[Coordinate-based change listings]
--- START ---

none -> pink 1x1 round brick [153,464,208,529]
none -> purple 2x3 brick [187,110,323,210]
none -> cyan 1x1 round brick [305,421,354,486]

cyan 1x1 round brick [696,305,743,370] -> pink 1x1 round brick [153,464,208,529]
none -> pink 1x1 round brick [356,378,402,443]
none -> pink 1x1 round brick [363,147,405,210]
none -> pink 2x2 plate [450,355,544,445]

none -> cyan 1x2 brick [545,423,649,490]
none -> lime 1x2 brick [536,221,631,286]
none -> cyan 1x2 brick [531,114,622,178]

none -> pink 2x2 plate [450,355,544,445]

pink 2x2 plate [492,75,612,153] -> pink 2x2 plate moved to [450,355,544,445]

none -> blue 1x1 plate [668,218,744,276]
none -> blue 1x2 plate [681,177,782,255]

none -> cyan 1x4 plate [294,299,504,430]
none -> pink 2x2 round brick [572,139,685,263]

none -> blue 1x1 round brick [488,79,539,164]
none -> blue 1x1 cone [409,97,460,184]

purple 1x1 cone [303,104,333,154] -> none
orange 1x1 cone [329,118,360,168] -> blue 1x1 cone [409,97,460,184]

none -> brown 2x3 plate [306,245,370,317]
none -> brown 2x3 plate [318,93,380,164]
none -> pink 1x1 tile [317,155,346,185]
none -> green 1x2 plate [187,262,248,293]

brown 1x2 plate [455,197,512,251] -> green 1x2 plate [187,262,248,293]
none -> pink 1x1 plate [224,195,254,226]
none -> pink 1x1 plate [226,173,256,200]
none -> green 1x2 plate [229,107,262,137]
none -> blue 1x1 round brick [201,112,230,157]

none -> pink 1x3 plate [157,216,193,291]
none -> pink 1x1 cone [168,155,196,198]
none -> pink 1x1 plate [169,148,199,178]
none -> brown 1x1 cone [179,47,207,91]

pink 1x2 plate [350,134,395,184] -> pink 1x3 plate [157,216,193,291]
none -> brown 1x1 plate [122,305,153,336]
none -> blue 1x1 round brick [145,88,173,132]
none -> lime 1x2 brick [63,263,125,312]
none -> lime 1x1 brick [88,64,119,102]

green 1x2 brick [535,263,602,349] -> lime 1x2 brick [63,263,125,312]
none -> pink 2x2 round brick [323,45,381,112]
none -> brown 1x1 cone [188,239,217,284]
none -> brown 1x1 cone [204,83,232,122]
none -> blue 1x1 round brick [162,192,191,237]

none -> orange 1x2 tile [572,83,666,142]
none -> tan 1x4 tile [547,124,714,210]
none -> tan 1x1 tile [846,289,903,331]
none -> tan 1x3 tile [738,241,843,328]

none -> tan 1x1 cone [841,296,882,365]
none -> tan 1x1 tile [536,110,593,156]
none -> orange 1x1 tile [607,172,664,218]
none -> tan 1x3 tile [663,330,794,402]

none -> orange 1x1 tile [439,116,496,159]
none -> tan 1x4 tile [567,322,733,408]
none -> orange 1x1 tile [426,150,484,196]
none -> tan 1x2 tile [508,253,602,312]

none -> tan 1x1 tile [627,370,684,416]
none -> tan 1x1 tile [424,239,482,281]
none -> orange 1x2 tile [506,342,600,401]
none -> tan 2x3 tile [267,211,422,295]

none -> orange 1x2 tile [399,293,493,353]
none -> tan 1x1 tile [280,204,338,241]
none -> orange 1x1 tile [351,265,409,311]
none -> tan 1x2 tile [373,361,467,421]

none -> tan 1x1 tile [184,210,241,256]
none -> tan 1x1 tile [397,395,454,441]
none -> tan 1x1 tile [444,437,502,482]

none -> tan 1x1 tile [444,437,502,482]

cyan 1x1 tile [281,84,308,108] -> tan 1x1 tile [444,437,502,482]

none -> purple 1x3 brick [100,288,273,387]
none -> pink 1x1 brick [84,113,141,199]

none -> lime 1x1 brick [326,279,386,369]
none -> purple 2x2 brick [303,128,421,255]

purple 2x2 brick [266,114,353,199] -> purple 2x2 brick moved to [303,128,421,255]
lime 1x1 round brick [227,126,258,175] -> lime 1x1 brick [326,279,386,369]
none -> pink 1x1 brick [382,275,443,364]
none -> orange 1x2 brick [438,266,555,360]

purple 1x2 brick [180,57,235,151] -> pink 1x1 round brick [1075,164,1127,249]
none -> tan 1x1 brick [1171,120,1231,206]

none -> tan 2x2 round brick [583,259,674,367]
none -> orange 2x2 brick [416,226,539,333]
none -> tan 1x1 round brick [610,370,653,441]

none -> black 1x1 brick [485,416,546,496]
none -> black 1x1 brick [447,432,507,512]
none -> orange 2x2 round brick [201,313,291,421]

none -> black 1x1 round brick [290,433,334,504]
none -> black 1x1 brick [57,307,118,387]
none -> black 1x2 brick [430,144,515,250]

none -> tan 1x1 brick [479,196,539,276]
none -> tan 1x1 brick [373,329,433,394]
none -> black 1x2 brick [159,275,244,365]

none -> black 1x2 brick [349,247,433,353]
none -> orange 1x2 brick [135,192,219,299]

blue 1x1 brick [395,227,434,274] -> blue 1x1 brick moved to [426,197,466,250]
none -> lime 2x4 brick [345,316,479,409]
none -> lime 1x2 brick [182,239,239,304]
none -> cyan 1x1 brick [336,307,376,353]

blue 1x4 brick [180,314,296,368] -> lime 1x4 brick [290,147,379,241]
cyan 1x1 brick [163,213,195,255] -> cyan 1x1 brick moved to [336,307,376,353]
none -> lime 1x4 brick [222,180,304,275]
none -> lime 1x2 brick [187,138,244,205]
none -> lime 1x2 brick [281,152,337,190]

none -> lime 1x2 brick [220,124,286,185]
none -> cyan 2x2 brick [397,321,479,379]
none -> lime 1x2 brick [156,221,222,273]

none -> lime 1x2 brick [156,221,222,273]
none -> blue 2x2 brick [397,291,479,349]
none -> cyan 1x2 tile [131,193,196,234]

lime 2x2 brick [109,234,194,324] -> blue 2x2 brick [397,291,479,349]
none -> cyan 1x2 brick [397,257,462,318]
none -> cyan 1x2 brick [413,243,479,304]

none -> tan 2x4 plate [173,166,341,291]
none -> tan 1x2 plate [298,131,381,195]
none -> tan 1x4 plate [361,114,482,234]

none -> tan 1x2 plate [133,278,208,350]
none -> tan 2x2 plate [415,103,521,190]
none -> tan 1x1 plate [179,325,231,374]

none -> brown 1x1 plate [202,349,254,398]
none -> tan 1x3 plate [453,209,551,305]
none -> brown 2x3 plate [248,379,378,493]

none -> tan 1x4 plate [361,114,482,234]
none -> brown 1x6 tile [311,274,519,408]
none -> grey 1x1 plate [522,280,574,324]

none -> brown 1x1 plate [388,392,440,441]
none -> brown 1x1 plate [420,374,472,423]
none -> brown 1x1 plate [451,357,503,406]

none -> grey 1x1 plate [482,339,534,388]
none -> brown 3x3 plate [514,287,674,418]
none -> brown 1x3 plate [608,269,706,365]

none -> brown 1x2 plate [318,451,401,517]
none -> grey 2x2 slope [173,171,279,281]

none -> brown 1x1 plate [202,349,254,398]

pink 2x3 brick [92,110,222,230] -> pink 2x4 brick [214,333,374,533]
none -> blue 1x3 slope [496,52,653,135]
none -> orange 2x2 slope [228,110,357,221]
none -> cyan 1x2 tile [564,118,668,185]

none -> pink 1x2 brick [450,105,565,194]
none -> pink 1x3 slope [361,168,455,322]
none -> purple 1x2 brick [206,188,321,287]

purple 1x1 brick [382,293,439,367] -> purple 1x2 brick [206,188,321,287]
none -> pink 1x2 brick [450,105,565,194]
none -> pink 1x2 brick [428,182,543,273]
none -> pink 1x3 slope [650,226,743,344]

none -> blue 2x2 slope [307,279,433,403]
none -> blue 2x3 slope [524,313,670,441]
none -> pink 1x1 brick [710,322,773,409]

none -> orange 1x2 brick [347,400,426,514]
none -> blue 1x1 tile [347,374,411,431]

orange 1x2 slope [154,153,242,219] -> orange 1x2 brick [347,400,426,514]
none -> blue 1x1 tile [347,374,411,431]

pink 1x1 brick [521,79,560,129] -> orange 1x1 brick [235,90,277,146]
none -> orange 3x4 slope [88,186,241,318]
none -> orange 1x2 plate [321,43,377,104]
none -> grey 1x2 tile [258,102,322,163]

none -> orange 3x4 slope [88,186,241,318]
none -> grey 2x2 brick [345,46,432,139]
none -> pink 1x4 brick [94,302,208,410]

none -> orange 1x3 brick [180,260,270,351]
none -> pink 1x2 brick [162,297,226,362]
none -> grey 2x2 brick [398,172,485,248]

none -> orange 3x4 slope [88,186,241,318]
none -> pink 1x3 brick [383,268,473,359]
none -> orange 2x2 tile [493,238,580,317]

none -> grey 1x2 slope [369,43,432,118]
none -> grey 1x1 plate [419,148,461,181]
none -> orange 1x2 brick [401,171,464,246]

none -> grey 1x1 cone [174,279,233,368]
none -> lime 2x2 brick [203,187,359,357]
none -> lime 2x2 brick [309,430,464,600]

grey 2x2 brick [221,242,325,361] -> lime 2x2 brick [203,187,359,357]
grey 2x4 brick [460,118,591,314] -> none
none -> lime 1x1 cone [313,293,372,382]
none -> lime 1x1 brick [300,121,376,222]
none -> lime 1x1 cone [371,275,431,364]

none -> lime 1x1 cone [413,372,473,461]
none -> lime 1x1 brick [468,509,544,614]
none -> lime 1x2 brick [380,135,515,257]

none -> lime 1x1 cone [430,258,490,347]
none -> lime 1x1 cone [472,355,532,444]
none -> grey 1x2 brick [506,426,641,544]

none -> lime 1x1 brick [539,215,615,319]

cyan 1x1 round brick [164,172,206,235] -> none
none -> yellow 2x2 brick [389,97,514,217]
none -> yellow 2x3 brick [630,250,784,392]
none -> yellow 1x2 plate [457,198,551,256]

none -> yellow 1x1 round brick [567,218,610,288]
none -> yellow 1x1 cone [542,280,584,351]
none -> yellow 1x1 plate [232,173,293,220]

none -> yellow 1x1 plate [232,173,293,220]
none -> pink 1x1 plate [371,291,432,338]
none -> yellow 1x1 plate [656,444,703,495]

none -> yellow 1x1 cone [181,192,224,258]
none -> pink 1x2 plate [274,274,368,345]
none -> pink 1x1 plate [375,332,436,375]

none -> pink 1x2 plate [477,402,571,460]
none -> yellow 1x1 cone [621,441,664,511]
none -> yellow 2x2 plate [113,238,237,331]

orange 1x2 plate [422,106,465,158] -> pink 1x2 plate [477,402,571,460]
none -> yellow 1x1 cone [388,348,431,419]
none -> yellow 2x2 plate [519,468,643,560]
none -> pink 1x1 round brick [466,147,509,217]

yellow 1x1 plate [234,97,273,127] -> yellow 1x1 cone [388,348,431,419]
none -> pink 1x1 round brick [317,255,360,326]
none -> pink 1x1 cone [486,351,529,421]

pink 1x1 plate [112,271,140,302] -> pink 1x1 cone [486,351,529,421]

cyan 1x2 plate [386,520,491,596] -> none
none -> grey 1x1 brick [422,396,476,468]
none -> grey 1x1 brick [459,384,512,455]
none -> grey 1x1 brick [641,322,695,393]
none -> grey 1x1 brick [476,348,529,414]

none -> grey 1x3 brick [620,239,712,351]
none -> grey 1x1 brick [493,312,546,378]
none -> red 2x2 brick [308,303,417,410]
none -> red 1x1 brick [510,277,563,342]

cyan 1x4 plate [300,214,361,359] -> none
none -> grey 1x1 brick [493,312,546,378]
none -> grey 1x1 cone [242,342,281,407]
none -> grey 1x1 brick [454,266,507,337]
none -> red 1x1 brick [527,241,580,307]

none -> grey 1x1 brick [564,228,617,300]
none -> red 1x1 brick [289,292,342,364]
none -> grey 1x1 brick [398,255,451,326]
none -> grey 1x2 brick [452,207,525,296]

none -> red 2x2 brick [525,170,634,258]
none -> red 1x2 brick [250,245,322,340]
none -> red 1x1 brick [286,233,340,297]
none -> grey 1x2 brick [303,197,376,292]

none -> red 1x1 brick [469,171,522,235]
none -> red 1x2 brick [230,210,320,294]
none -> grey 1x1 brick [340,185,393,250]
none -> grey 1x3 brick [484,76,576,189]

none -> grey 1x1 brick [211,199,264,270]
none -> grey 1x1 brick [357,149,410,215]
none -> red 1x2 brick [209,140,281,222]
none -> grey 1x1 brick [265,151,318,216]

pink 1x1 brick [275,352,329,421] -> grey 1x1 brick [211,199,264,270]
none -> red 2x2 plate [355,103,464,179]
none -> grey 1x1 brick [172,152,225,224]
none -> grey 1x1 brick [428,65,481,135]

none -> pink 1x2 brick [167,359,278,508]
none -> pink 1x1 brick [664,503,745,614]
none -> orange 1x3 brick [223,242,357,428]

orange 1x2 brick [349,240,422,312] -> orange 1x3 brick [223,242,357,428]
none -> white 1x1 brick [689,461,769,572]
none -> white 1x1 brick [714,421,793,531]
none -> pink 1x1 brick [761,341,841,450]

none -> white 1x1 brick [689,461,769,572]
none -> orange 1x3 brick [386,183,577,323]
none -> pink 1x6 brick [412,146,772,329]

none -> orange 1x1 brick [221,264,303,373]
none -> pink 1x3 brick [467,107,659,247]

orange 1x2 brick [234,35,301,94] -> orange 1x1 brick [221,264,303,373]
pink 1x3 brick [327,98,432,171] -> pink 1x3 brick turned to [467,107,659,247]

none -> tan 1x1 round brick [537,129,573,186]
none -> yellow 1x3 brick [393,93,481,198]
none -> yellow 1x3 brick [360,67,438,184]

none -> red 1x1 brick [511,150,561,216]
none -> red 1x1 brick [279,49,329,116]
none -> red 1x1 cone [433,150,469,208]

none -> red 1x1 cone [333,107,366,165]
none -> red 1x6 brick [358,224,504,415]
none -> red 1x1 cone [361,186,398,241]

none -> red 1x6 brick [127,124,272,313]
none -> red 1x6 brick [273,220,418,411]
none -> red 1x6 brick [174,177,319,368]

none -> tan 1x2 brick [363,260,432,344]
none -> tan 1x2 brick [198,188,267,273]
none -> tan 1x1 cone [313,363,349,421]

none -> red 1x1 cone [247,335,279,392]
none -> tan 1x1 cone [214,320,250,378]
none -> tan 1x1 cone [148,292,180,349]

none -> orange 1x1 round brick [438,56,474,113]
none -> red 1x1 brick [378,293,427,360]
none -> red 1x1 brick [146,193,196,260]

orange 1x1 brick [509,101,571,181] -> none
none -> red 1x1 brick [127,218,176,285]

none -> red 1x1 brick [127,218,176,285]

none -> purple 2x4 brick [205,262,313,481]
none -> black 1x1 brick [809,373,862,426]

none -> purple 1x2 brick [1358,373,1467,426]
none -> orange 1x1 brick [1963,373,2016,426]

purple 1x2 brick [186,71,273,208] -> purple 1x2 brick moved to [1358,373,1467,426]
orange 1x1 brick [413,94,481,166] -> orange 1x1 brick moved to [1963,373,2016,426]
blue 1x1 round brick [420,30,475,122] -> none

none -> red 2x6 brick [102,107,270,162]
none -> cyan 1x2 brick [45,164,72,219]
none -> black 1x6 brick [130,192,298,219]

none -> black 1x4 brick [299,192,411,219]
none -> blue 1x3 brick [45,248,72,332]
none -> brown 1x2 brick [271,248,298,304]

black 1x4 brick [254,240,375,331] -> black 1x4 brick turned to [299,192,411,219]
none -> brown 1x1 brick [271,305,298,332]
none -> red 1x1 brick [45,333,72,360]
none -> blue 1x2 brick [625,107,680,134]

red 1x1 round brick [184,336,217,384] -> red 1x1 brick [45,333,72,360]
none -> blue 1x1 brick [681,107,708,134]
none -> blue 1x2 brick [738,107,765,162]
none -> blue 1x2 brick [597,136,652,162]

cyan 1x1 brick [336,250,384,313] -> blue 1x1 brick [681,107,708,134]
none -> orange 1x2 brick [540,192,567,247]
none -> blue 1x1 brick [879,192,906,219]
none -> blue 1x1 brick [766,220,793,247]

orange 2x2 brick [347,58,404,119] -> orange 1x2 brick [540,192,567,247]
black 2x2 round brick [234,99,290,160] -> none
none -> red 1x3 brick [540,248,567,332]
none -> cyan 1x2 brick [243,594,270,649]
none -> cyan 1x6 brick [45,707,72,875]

--- END ---

> **About this task**
Word for word, repeat the data from its first line through the line with "cyan 1x1 round brick [696,305,743,370]", including both of those lines and no others.

> **Result below**
none -> pink 1x1 round brick [153,464,208,529]
none -> purple 2x3 brick [187,110,323,210]
none -> cyan 1x1 round brick [305,421,354,486]

cyan 1x1 round brick [696,305,743,370] -> pink 1x1 round brick [153,464,208,529]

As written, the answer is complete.